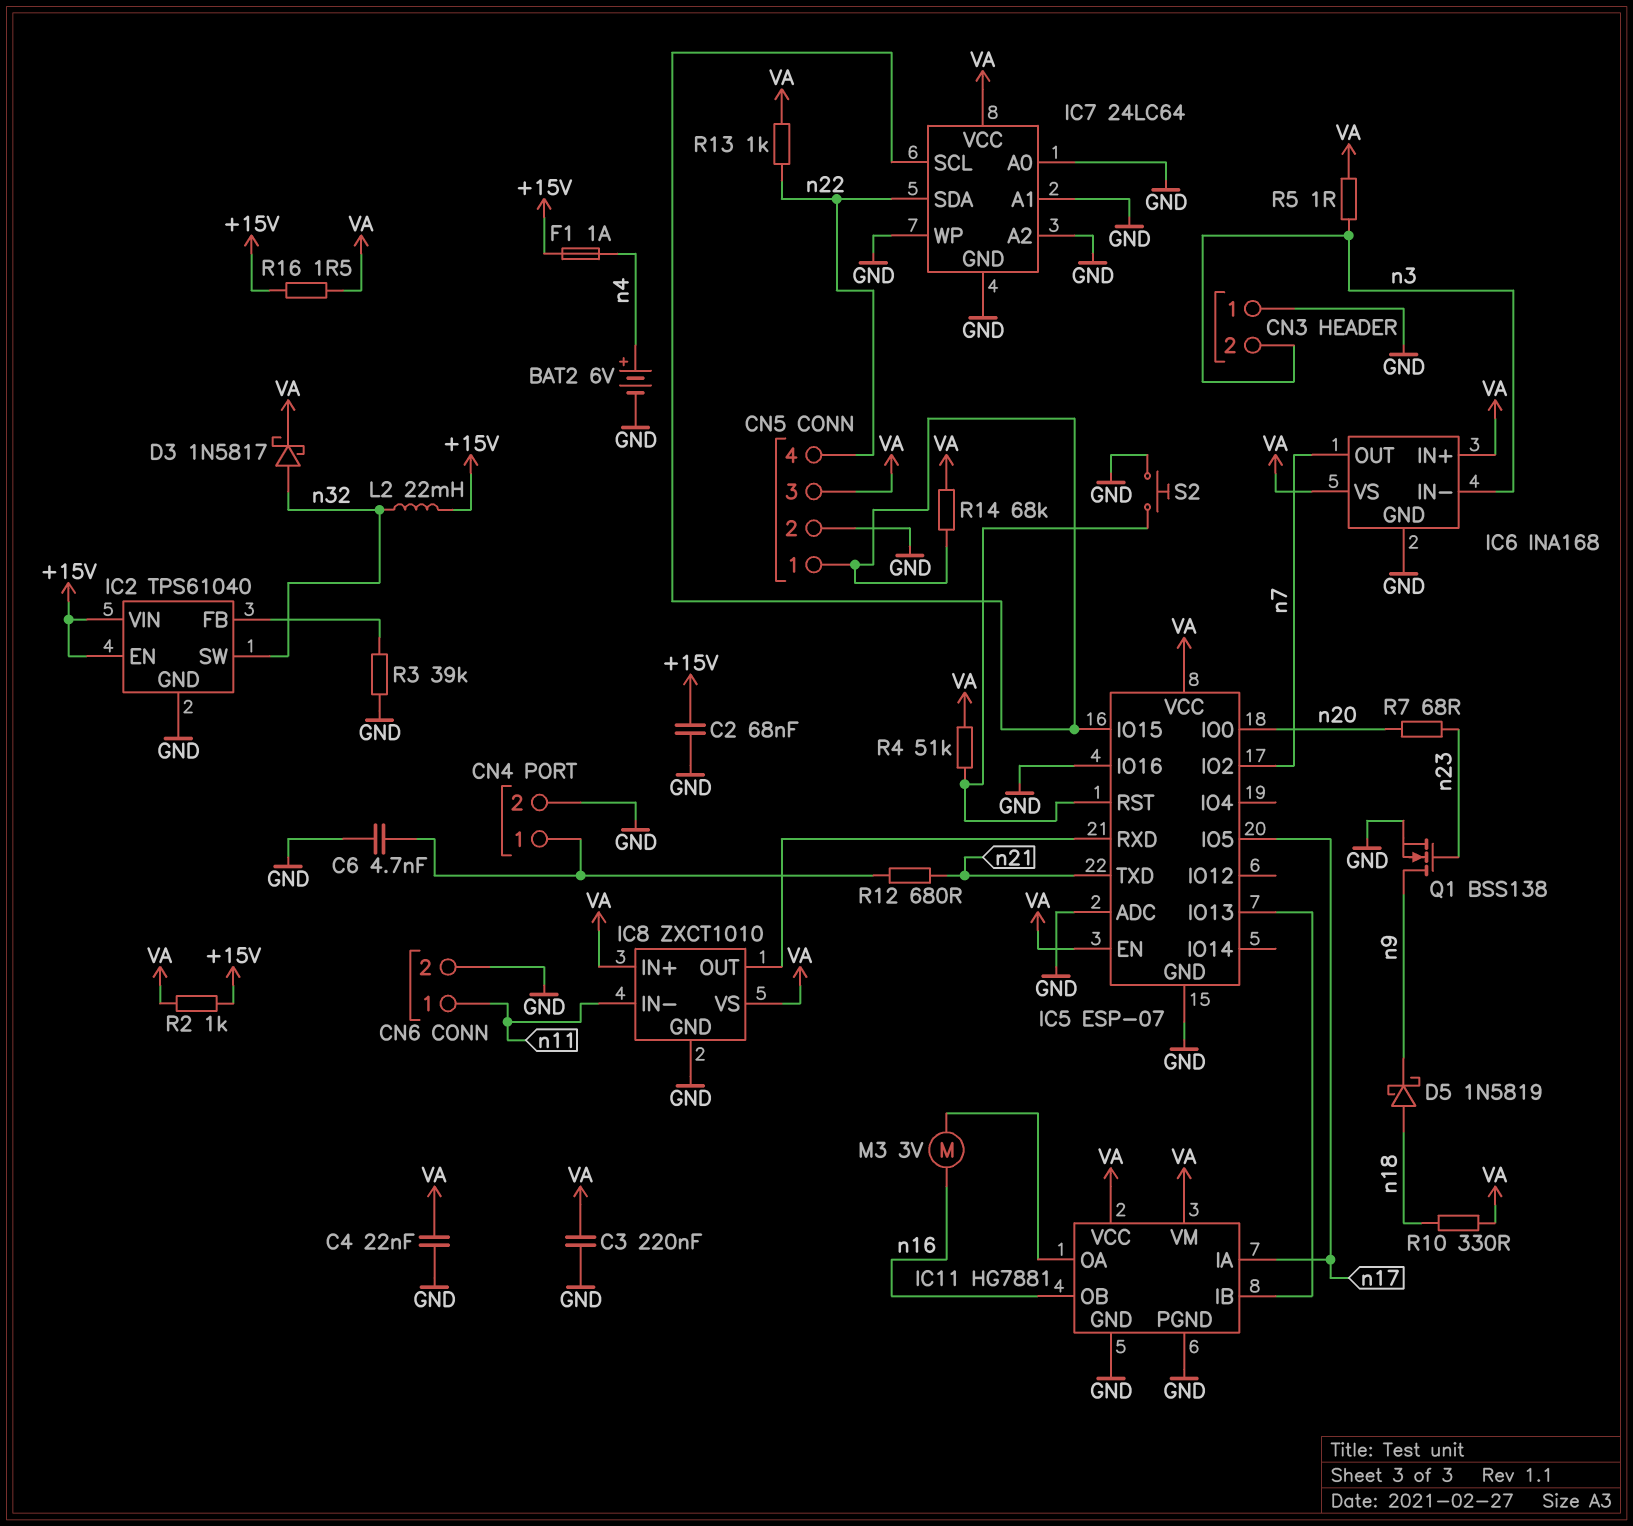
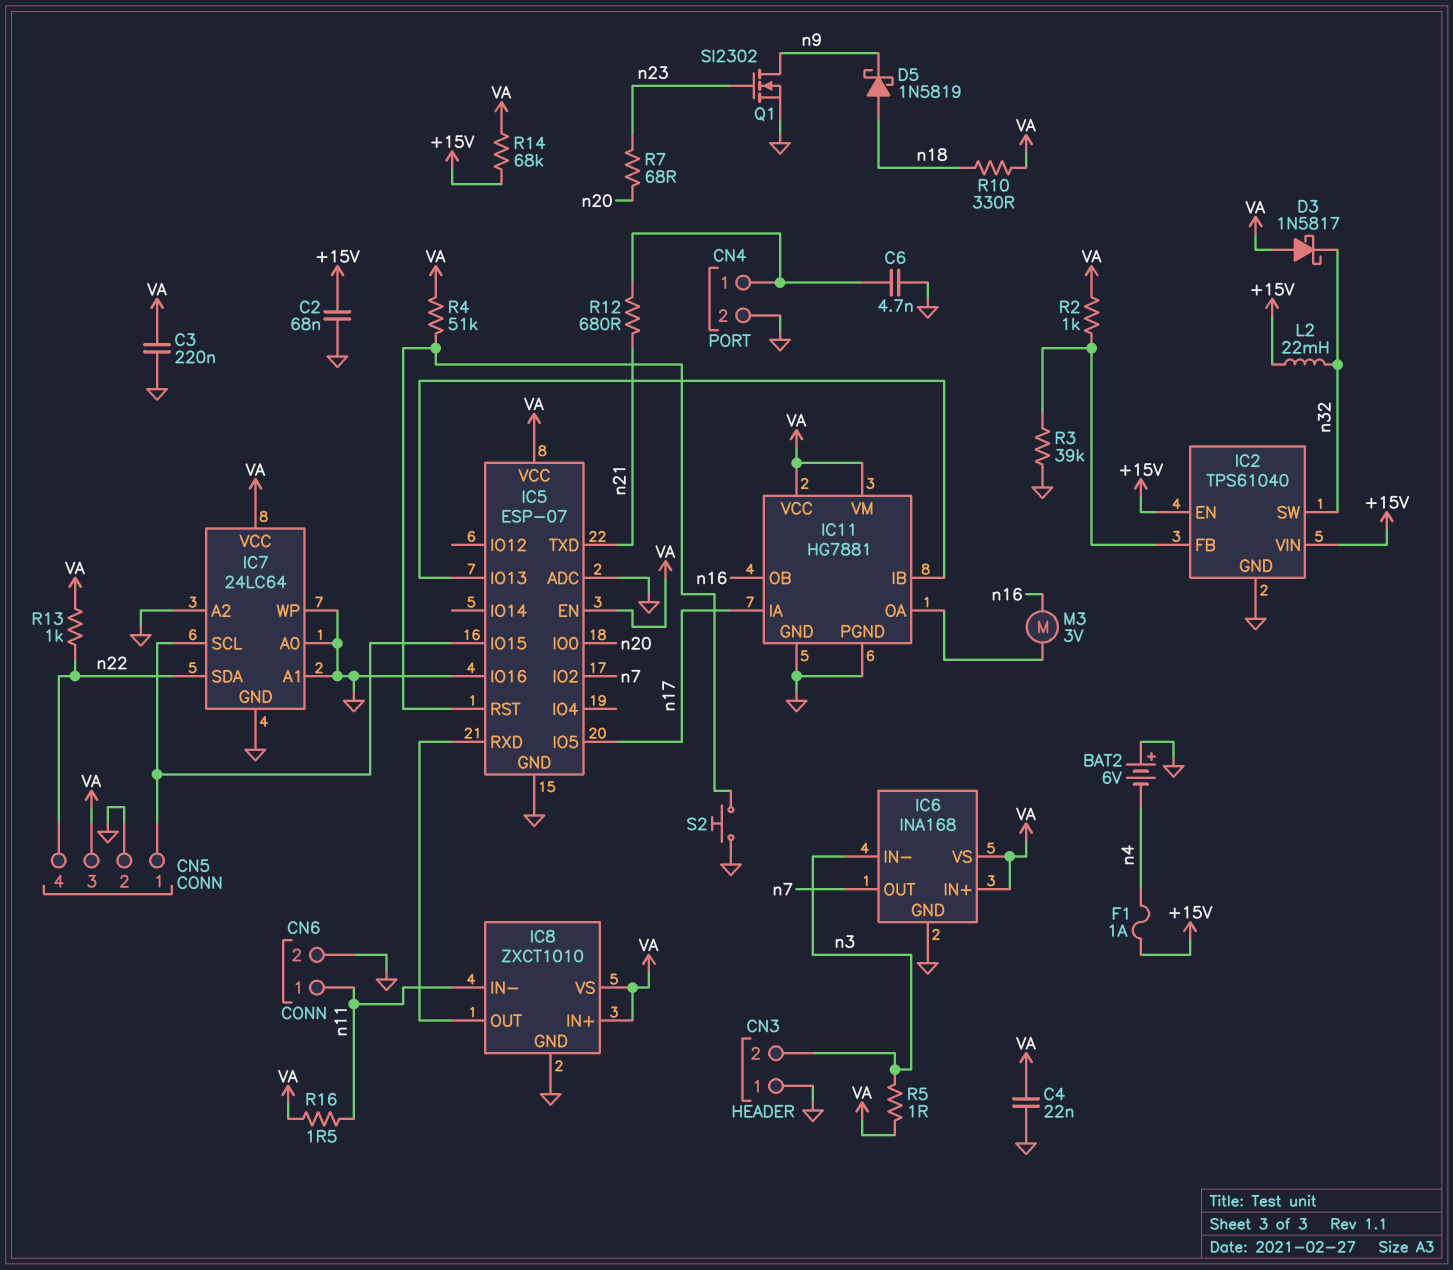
BAT2: 6V (plus n4, minus GND) -> 6V (plus GND, minus n4)
D3: schottky 1N5817 (A n32, K VA) -> schottky 1N5817 (A VA, K n32)
Q1: NMOS BSS138 (G n23, D n9, S GND) -> NMOS SI2302 (G n23, D n9, S GND)
R2: 1k (+15V, VA) -> 1k (IC2/FB, VA)
R14: 68k (CN5/1, VA) -> 68k (+15V, VA)
R16: 1.5 (+15V, VA) -> 1.5 (VA, n11)

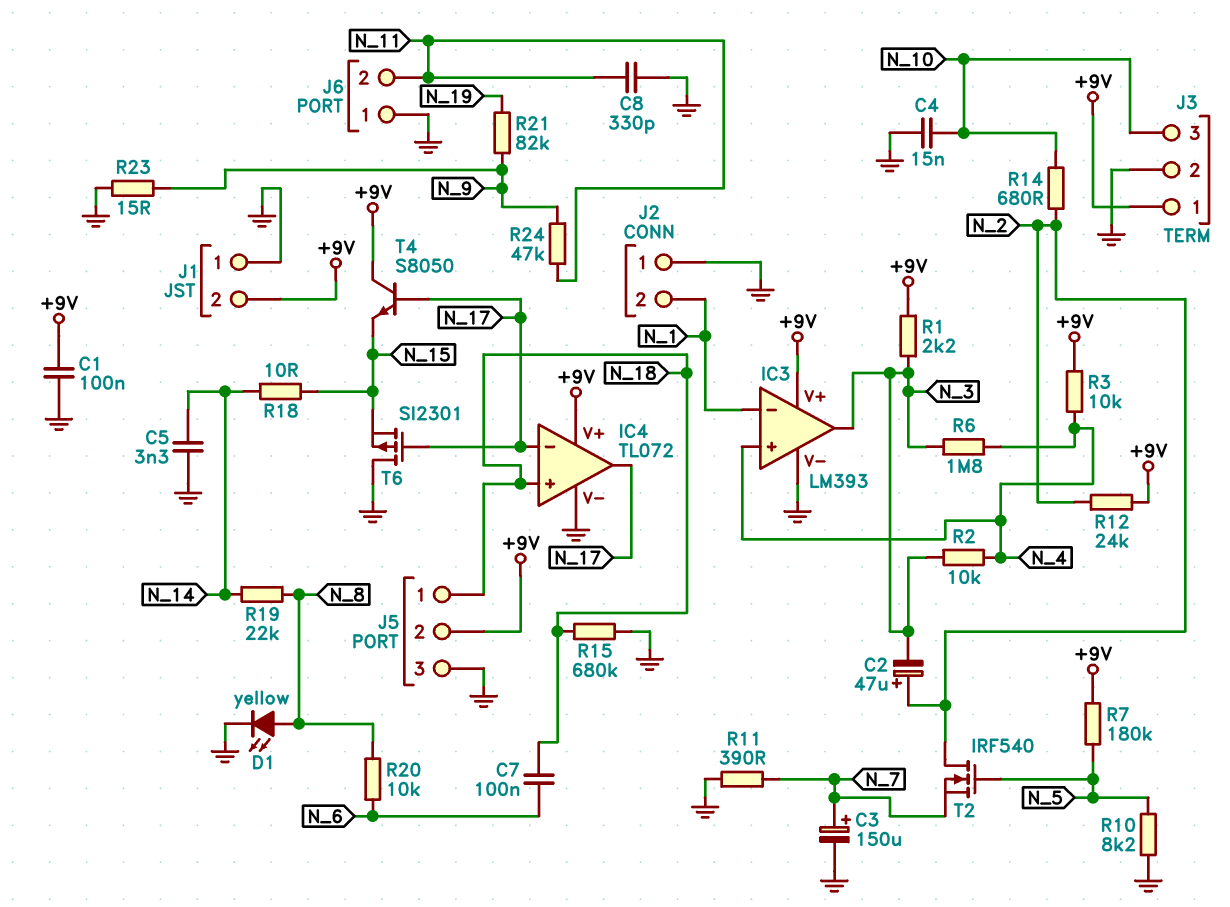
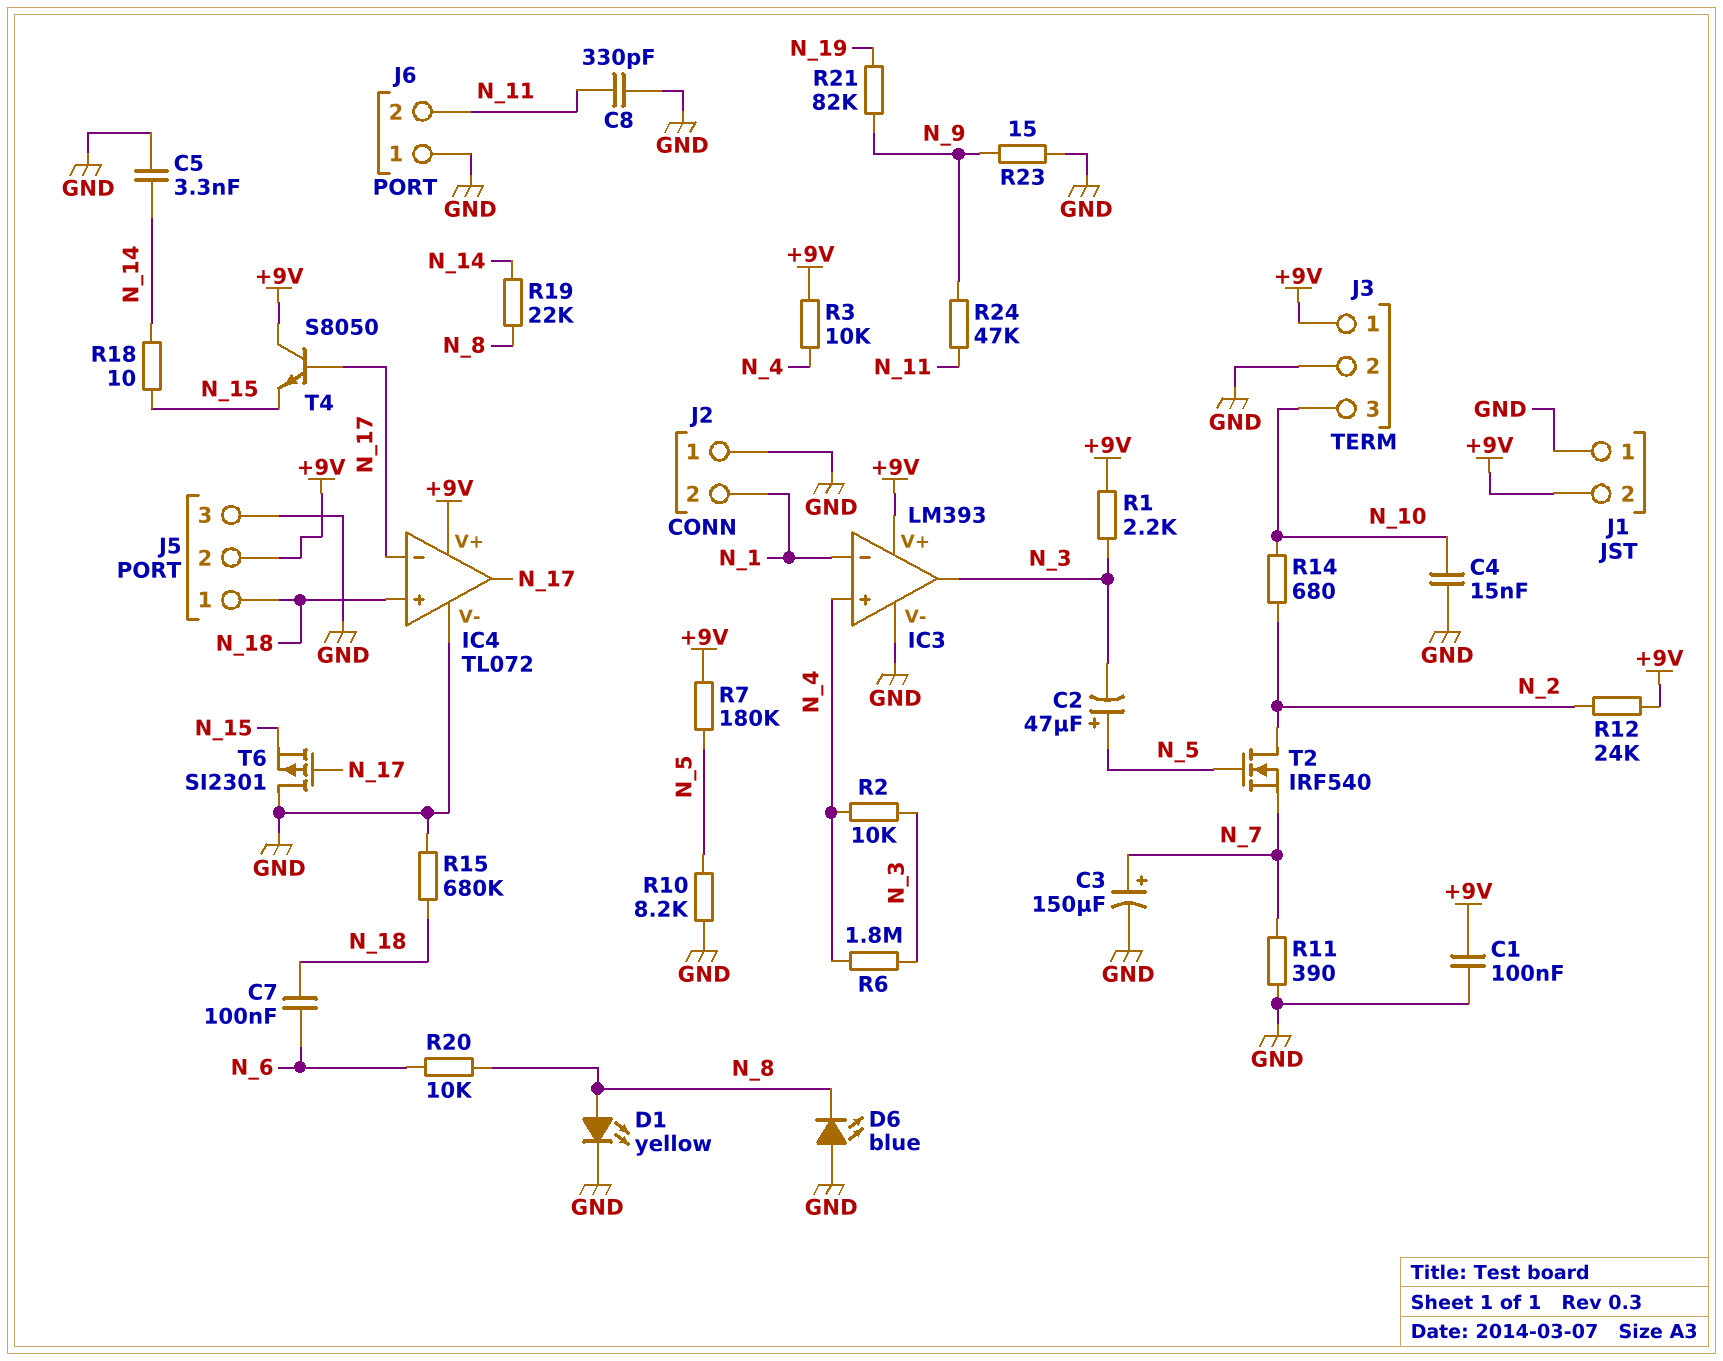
C2: 47uF (plus N_2, minus N_3) -> 47uF (plus N_5, minus N_3)
D6: none -> LED blue (A GND, K N_8)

_REQUIREMENT:_
Lines from the one containing "R2: 1k (+15V, VA) -> 1k (IC2/FB, VA)" through the end of the material above must be reproduced exactly; pictures must not be.

_RESPONSE TO THE EXERCISE:_
R2: 1k (+15V, VA) -> 1k (IC2/FB, VA)
R14: 68k (CN5/1, VA) -> 68k (+15V, VA)
R16: 1.5 (+15V, VA) -> 1.5 (VA, n11)

C2: 47uF (plus N_2, minus N_3) -> 47uF (plus N_5, minus N_3)
D6: none -> LED blue (A GND, K N_8)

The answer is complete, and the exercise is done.